**WORK INSTRUCTIONS:** No picture belongs in the copy. Repeat each line below exactly.

**DATA:**
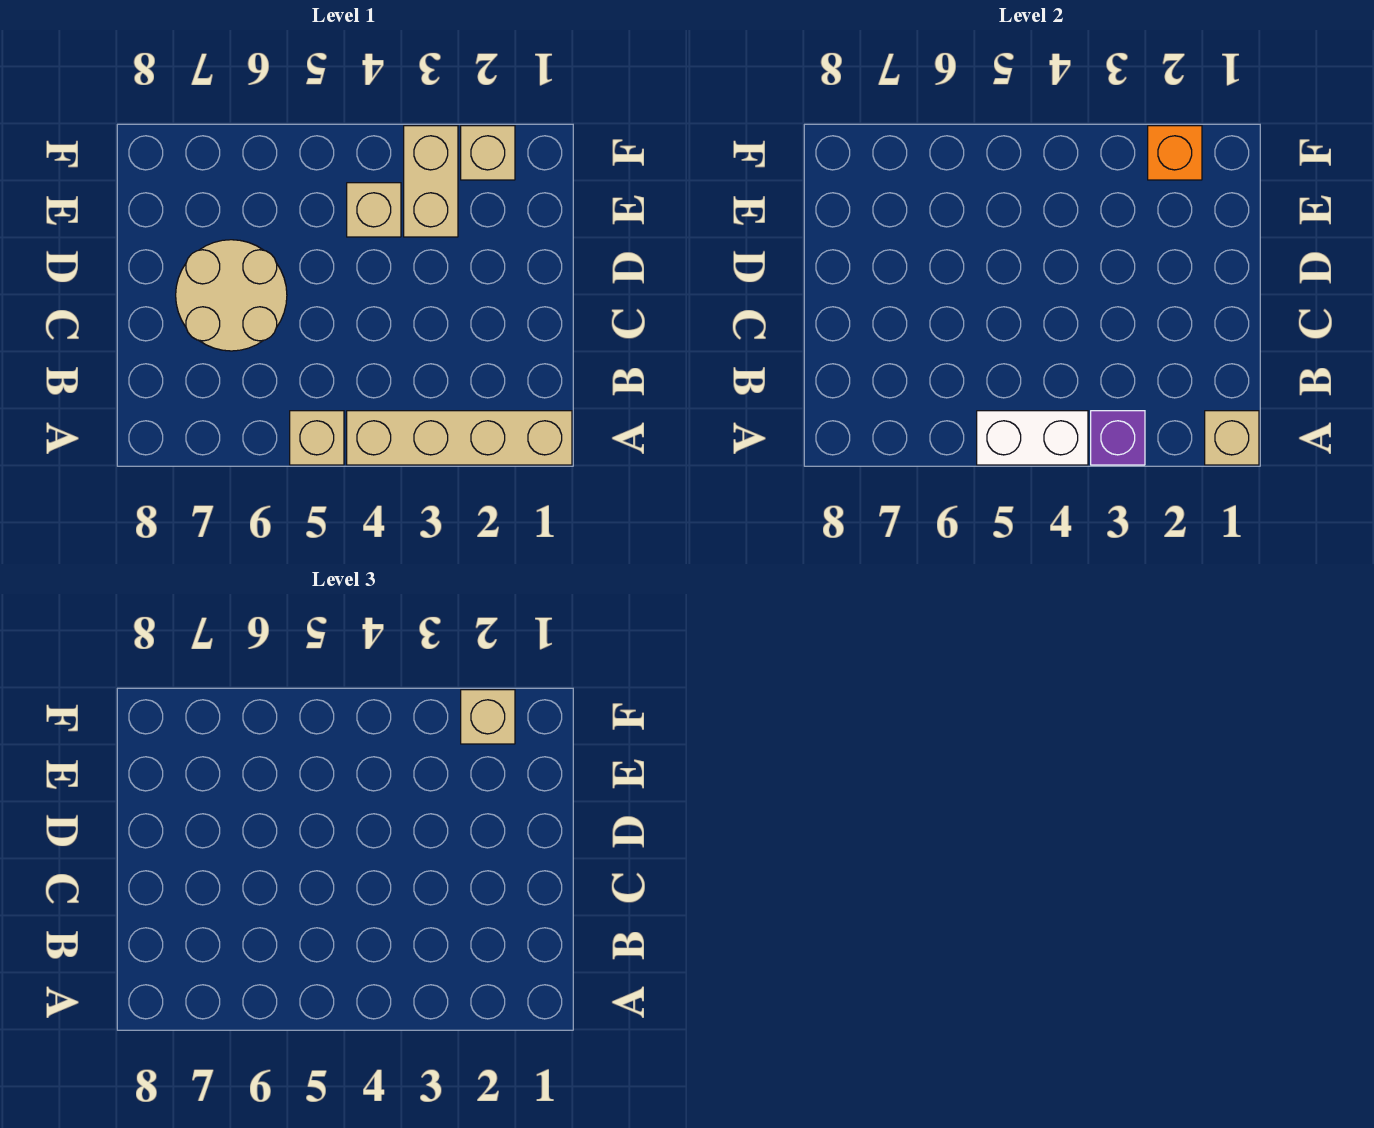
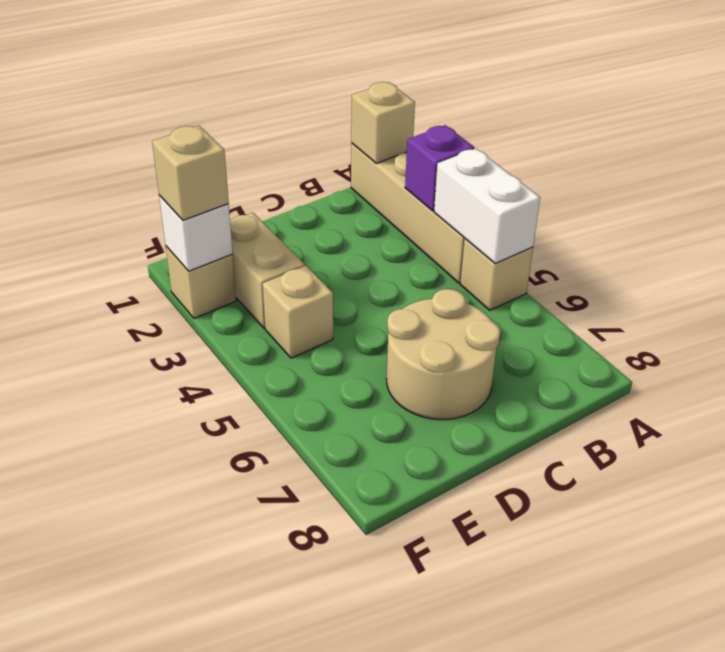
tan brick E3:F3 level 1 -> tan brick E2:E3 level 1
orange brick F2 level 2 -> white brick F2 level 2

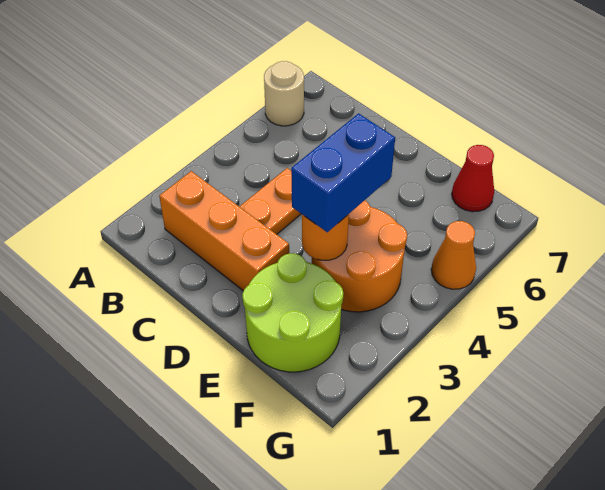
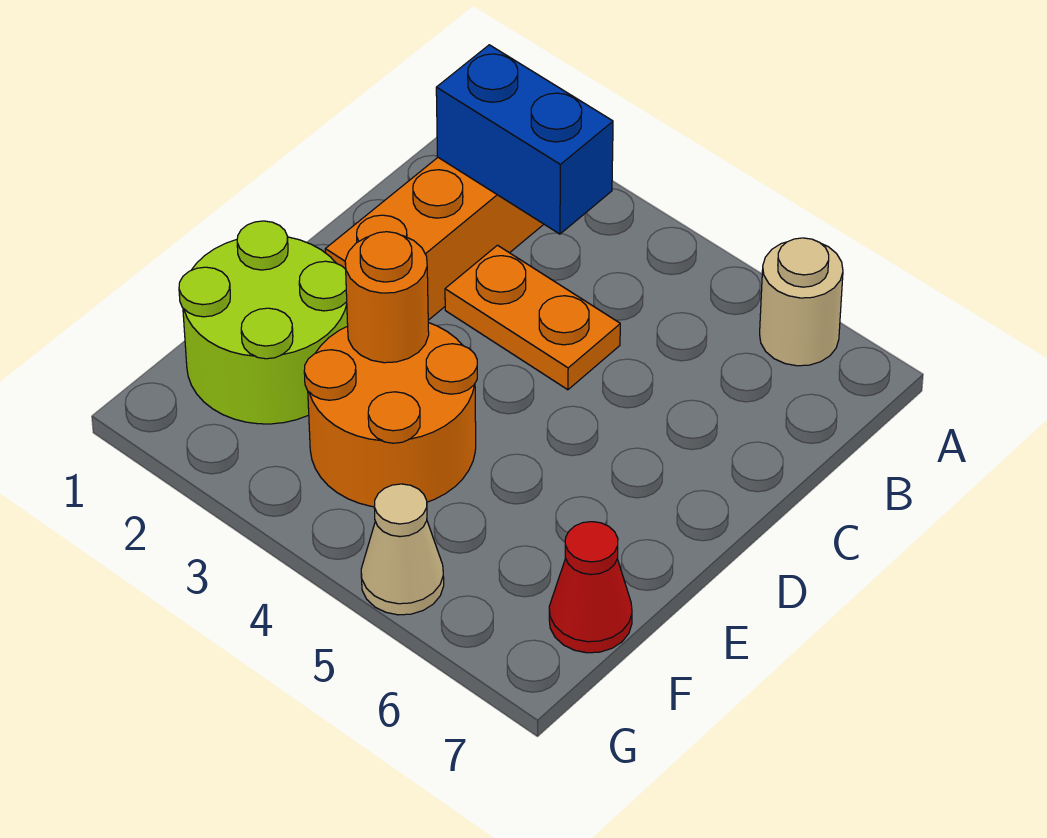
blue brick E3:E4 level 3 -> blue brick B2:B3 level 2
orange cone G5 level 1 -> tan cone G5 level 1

**TASK OUTPUT:**
tan brick E3:F3 level 1 -> tan brick E2:E3 level 1
orange brick F2 level 2 -> white brick F2 level 2

blue brick E3:E4 level 3 -> blue brick B2:B3 level 2
orange cone G5 level 1 -> tan cone G5 level 1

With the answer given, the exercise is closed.